__TASK ITEM__. Down to the last line, reproduce the data that follows, but skip the pictures.

[SUPPLIED DATA Boundary: Start]

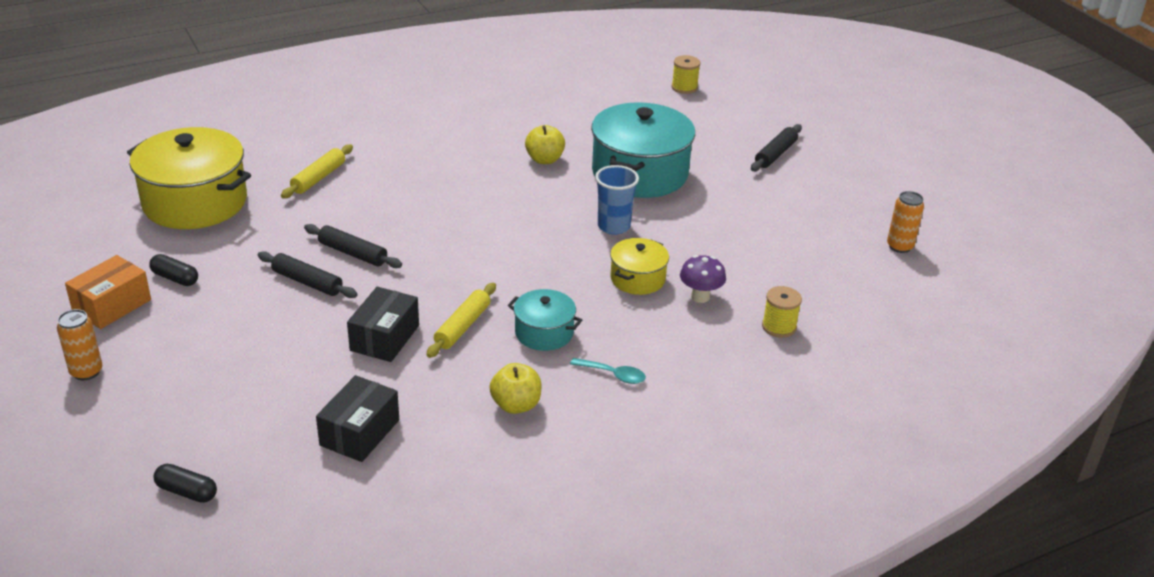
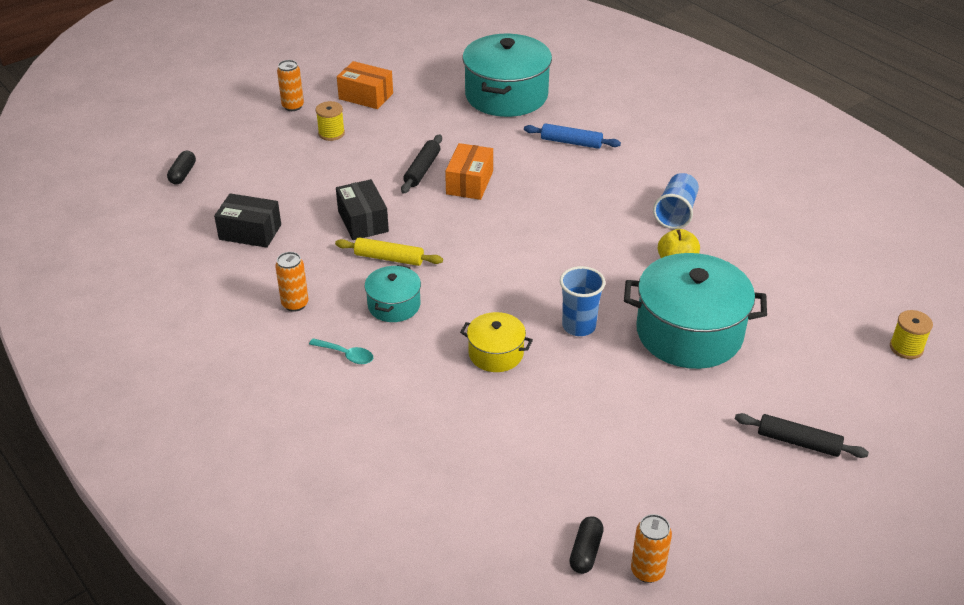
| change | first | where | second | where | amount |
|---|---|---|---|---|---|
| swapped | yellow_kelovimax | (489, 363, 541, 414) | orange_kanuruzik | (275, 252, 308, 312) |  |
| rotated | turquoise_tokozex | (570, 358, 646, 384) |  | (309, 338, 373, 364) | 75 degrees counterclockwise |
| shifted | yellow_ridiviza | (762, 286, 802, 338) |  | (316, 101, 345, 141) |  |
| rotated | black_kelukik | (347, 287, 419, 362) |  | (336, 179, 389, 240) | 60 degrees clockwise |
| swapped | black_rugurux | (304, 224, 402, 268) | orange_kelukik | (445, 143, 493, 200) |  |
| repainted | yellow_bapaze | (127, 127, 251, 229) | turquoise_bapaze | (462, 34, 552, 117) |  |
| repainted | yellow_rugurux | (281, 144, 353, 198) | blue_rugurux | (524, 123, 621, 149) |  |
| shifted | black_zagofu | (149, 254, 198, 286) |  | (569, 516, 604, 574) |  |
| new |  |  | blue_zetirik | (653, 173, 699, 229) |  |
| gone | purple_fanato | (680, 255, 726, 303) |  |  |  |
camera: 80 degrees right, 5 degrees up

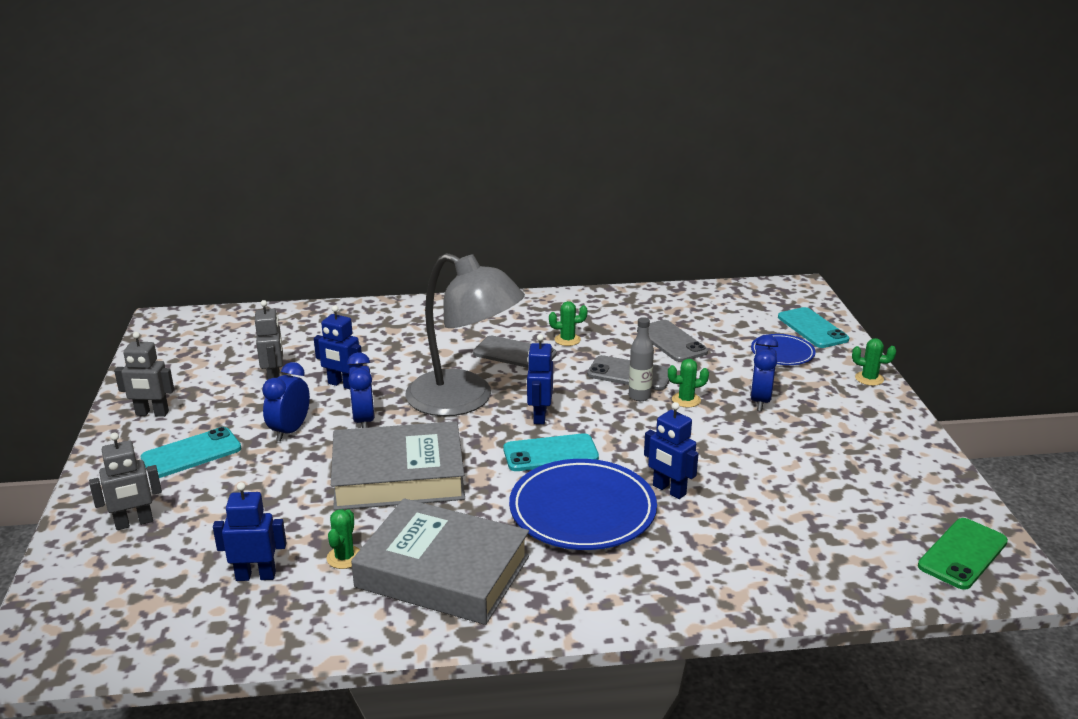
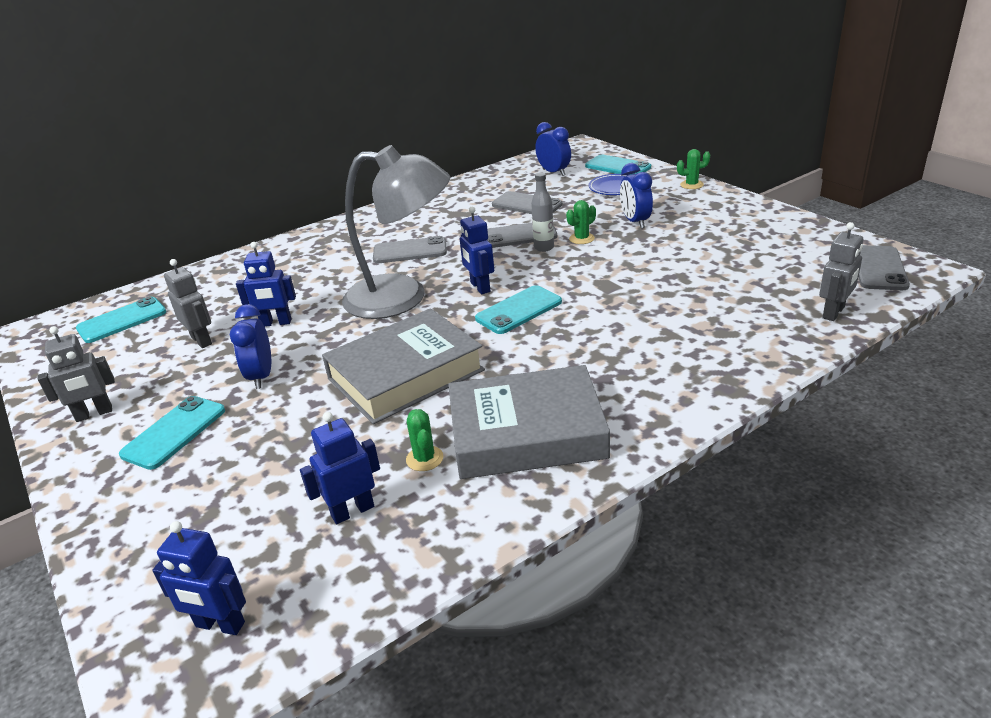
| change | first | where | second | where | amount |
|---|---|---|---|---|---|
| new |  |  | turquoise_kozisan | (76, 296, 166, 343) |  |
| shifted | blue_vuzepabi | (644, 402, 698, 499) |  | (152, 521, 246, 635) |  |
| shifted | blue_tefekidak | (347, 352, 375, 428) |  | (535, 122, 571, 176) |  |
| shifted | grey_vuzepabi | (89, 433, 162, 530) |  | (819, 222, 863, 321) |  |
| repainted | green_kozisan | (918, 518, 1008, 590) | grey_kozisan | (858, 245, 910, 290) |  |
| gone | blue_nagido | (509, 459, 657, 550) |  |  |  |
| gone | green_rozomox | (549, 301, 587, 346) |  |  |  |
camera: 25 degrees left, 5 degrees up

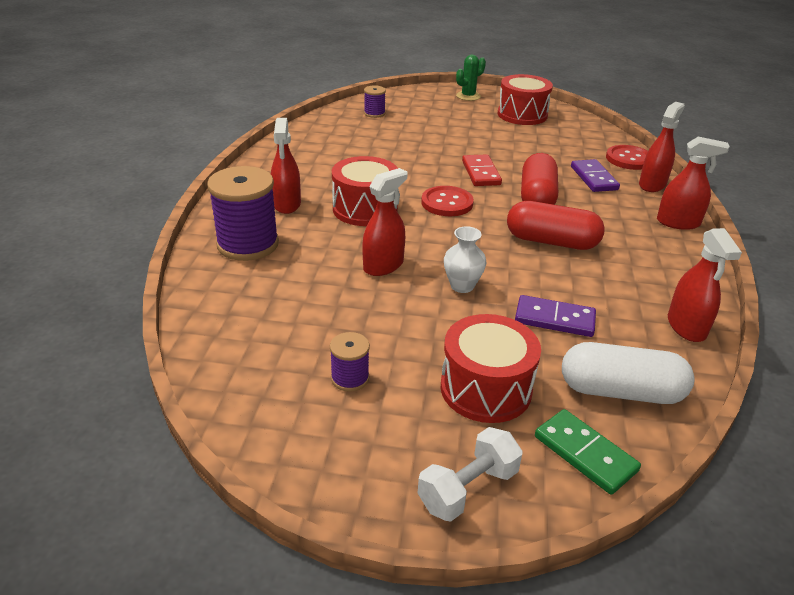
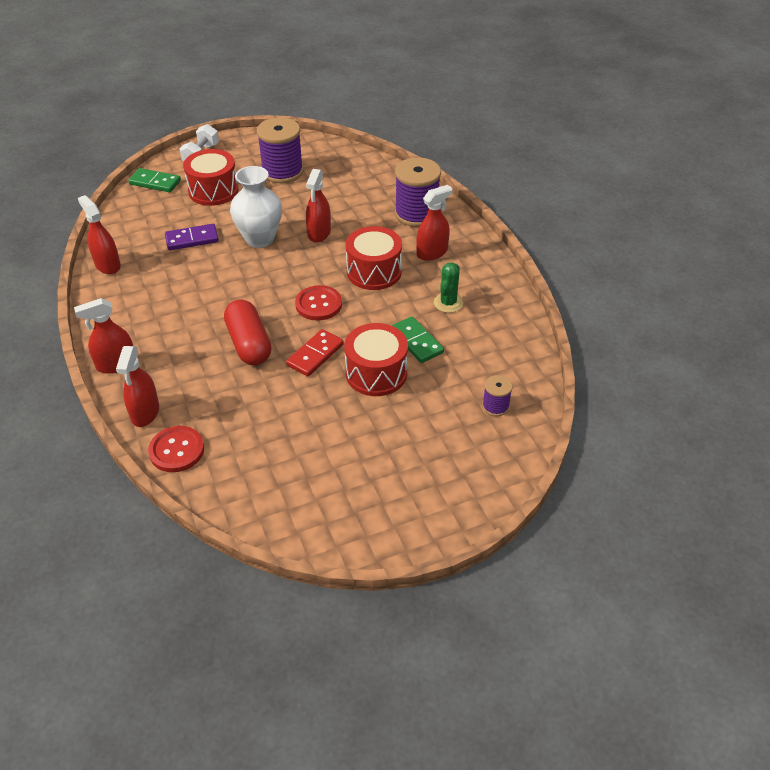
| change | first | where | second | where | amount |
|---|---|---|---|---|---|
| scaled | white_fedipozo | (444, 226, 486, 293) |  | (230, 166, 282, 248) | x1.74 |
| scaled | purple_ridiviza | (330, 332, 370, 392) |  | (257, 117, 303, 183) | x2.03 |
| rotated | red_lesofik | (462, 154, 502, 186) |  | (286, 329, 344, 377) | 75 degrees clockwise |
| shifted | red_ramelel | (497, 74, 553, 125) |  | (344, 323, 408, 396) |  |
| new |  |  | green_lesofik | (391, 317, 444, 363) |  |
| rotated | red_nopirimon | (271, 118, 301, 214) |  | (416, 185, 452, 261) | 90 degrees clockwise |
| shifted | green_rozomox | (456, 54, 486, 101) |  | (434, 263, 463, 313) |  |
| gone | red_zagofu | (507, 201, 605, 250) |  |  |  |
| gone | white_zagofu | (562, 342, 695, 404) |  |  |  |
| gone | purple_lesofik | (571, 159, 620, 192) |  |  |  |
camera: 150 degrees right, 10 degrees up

[SUPPLIED DATA Boundary: End]

__YOUR RESPONSE__.
| change | first | where | second | where | amount |
|---|---|---|---|---|---|
| swapped | yellow_kelovimax | (489, 363, 541, 414) | orange_kanuruzik | (275, 252, 308, 312) |  |
| rotated | turquoise_tokozex | (570, 358, 646, 384) |  | (309, 338, 373, 364) | 75 degrees counterclockwise |
| shifted | yellow_ridiviza | (762, 286, 802, 338) |  | (316, 101, 345, 141) |  |
| rotated | black_kelukik | (347, 287, 419, 362) |  | (336, 179, 389, 240) | 60 degrees clockwise |
| swapped | black_rugurux | (304, 224, 402, 268) | orange_kelukik | (445, 143, 493, 200) |  |
| repainted | yellow_bapaze | (127, 127, 251, 229) | turquoise_bapaze | (462, 34, 552, 117) |  |
| repainted | yellow_rugurux | (281, 144, 353, 198) | blue_rugurux | (524, 123, 621, 149) |  |
| shifted | black_zagofu | (149, 254, 198, 286) |  | (569, 516, 604, 574) |  |
| new |  |  | blue_zetirik | (653, 173, 699, 229) |  |
| gone | purple_fanato | (680, 255, 726, 303) |  |  |  |
camera: 80 degrees right, 5 degrees up

| change | first | where | second | where | amount |
|---|---|---|---|---|---|
| new |  |  | turquoise_kozisan | (76, 296, 166, 343) |  |
| shifted | blue_vuzepabi | (644, 402, 698, 499) |  | (152, 521, 246, 635) |  |
| shifted | blue_tefekidak | (347, 352, 375, 428) |  | (535, 122, 571, 176) |  |
| shifted | grey_vuzepabi | (89, 433, 162, 530) |  | (819, 222, 863, 321) |  |
| repainted | green_kozisan | (918, 518, 1008, 590) | grey_kozisan | (858, 245, 910, 290) |  |
| gone | blue_nagido | (509, 459, 657, 550) |  |  |  |
| gone | green_rozomox | (549, 301, 587, 346) |  |  |  |
camera: 25 degrees left, 5 degrees up

| change | first | where | second | where | amount |
|---|---|---|---|---|---|
| scaled | white_fedipozo | (444, 226, 486, 293) |  | (230, 166, 282, 248) | x1.74 |
| scaled | purple_ridiviza | (330, 332, 370, 392) |  | (257, 117, 303, 183) | x2.03 |
| rotated | red_lesofik | (462, 154, 502, 186) |  | (286, 329, 344, 377) | 75 degrees clockwise |
| shifted | red_ramelel | (497, 74, 553, 125) |  | (344, 323, 408, 396) |  |
| new |  |  | green_lesofik | (391, 317, 444, 363) |  |
| rotated | red_nopirimon | (271, 118, 301, 214) |  | (416, 185, 452, 261) | 90 degrees clockwise |
| shifted | green_rozomox | (456, 54, 486, 101) |  | (434, 263, 463, 313) |  |
| gone | red_zagofu | (507, 201, 605, 250) |  |  |  |
| gone | white_zagofu | (562, 342, 695, 404) |  |  |  |
| gone | purple_lesofik | (571, 159, 620, 192) |  |  |  |
camera: 150 degrees right, 10 degrees up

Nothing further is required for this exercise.